Dataset records –
● ● ●
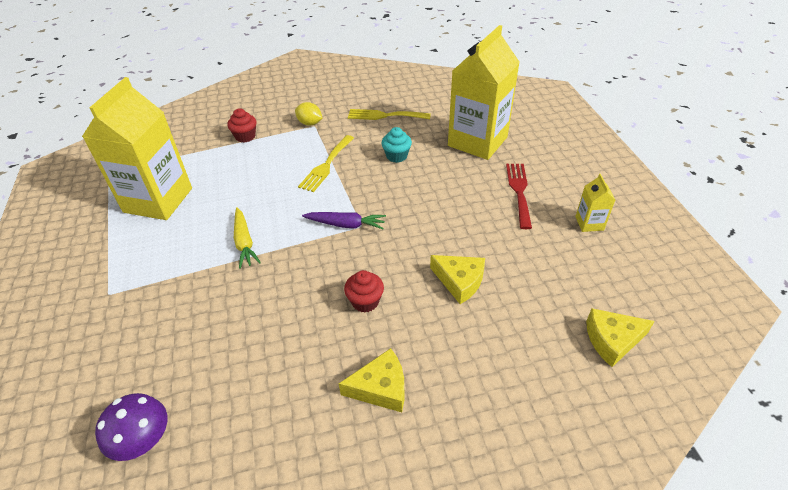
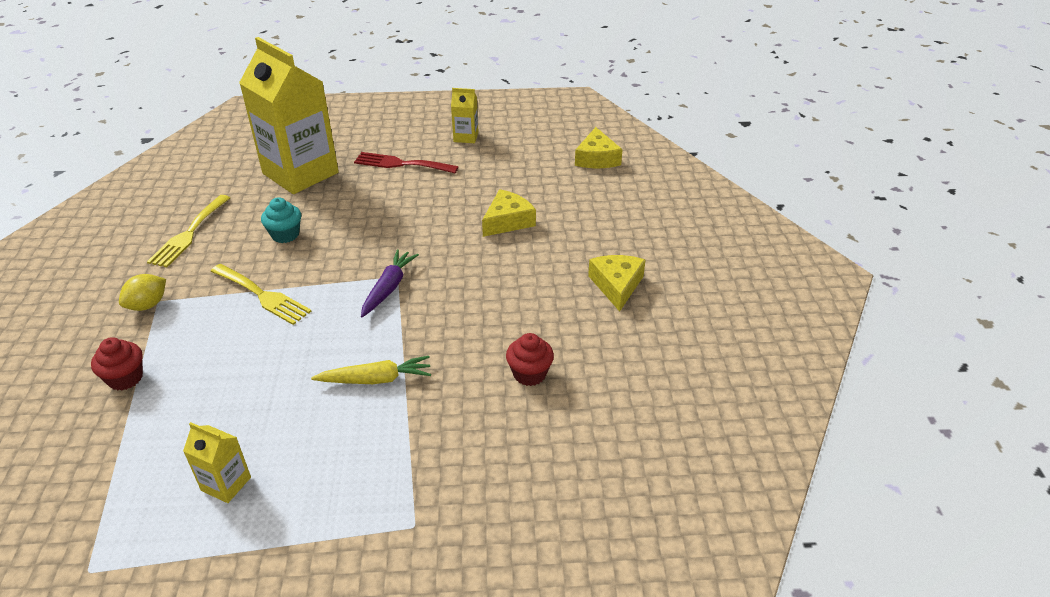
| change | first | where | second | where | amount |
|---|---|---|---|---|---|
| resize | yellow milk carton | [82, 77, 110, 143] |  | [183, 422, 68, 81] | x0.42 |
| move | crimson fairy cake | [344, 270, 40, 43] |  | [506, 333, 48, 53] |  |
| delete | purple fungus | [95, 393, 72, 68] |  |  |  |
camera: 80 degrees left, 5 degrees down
● ● ●
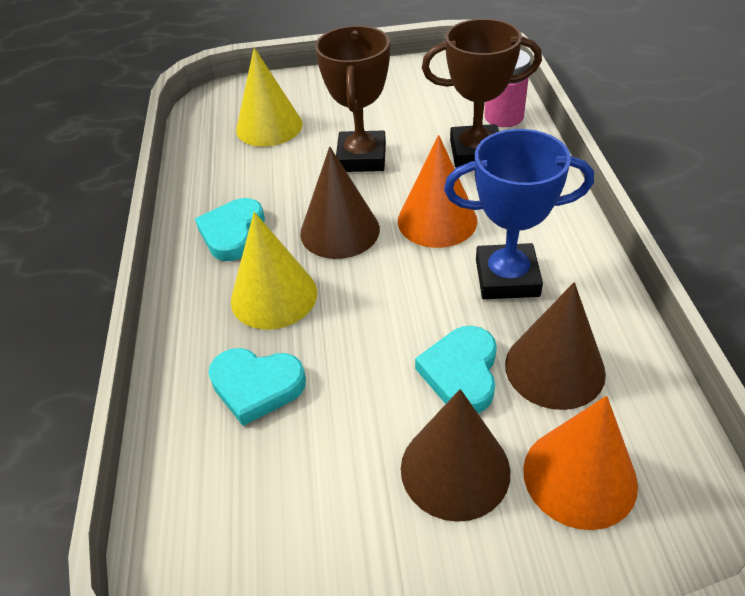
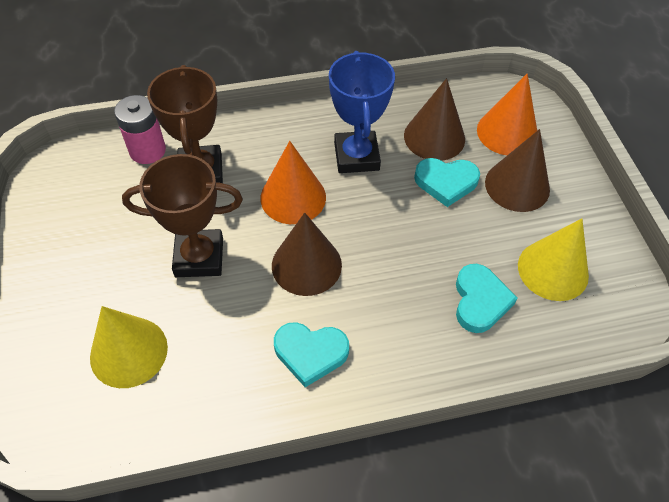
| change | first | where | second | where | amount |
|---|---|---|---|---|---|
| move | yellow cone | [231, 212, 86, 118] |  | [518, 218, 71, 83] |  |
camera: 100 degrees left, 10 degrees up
● ● ●
Please give the number of lines above that include the string "degrees", with nothing added.

Worked solution – 2